**EXERCISE GOAL:**
Output all entries verbatim. Skip pictures.
________________________________________
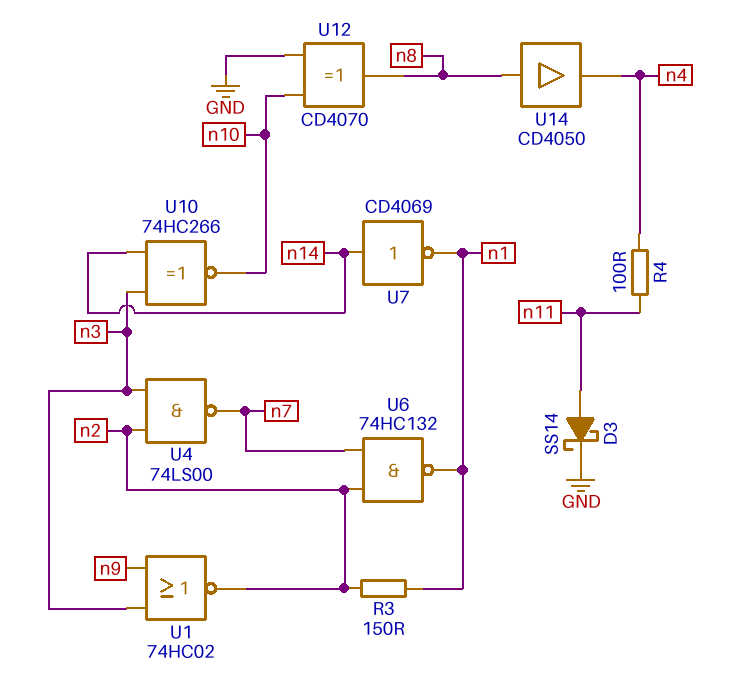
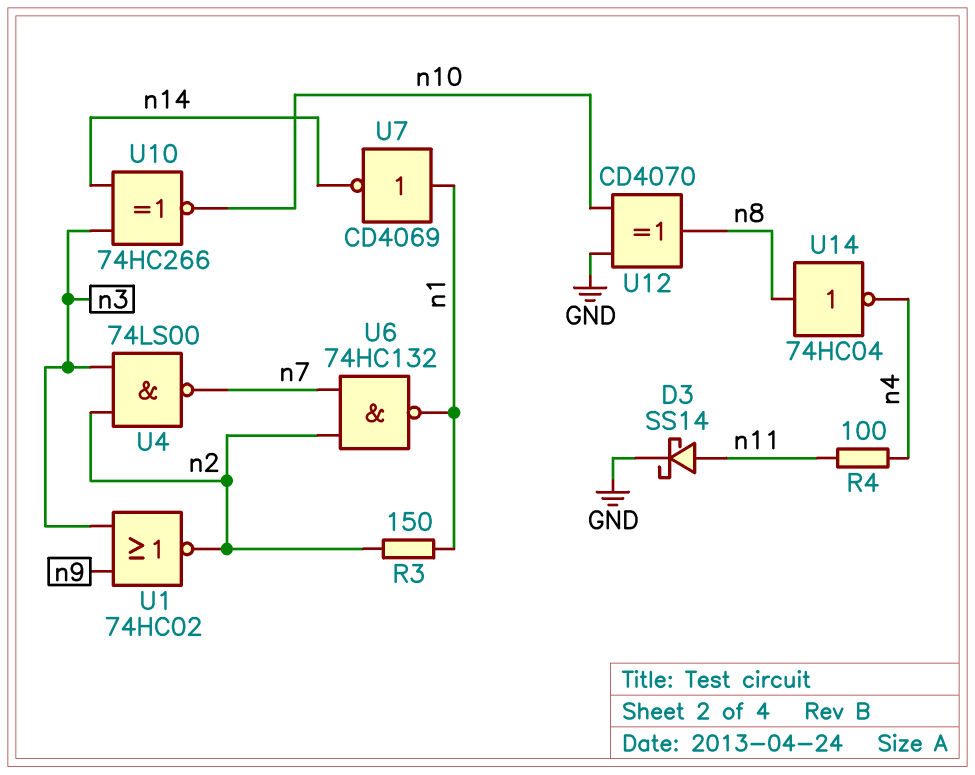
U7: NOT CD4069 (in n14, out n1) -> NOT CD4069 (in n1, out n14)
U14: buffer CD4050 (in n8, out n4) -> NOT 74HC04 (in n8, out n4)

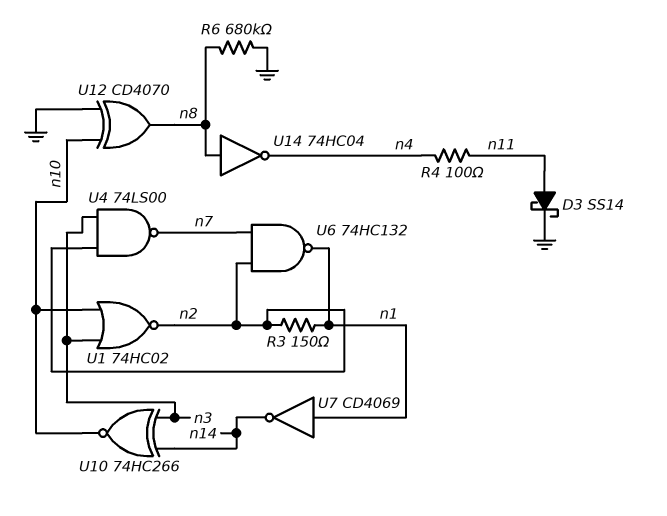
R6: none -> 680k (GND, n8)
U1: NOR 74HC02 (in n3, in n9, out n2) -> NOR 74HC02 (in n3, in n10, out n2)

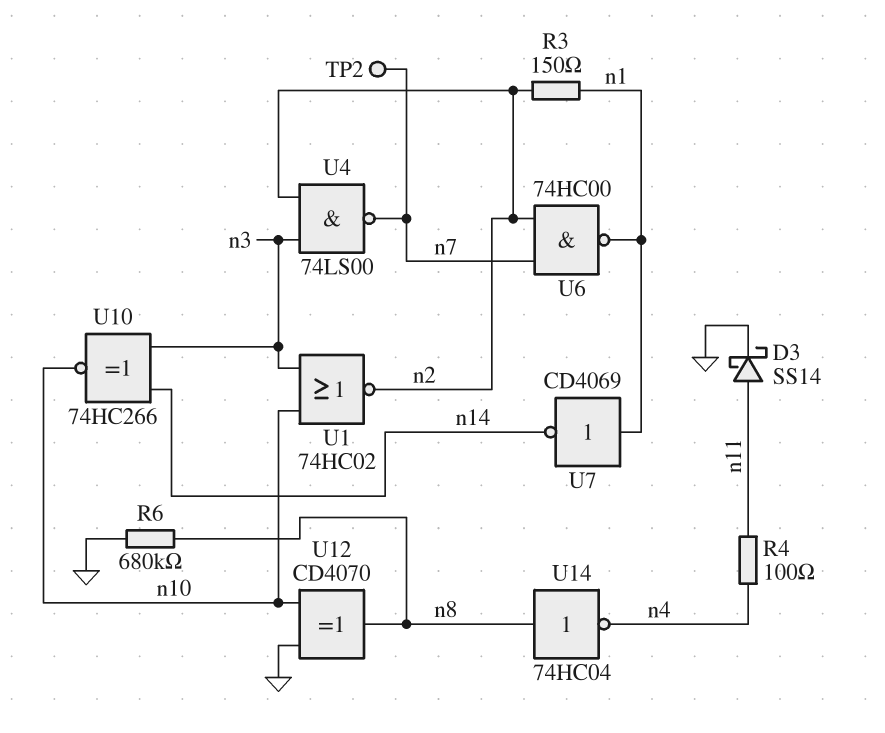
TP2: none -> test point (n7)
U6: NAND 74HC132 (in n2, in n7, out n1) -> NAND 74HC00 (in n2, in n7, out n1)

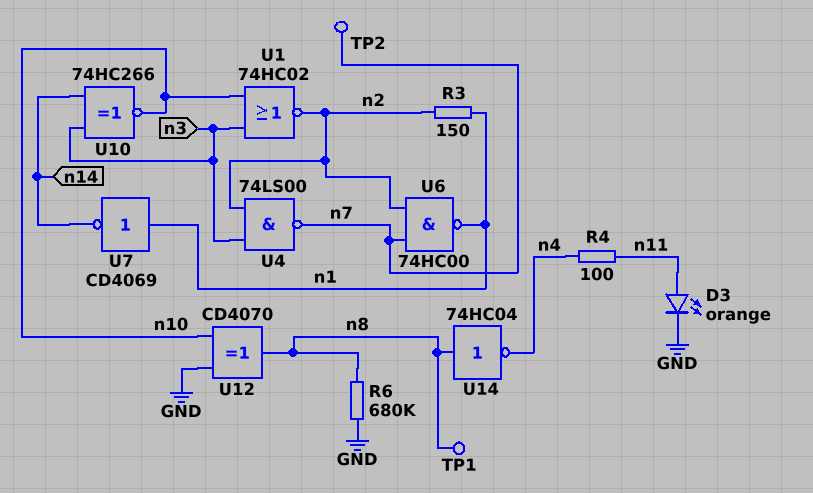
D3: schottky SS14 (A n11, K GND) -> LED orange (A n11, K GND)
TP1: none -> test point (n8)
________________________________________
**SOLUTION TO THIS EXERCISE:**
U7: NOT CD4069 (in n14, out n1) -> NOT CD4069 (in n1, out n14)
U14: buffer CD4050 (in n8, out n4) -> NOT 74HC04 (in n8, out n4)

R6: none -> 680k (GND, n8)
U1: NOR 74HC02 (in n3, in n9, out n2) -> NOR 74HC02 (in n3, in n10, out n2)

TP2: none -> test point (n7)
U6: NAND 74HC132 (in n2, in n7, out n1) -> NAND 74HC00 (in n2, in n7, out n1)

D3: schottky SS14 (A n11, K GND) -> LED orange (A n11, K GND)
TP1: none -> test point (n8)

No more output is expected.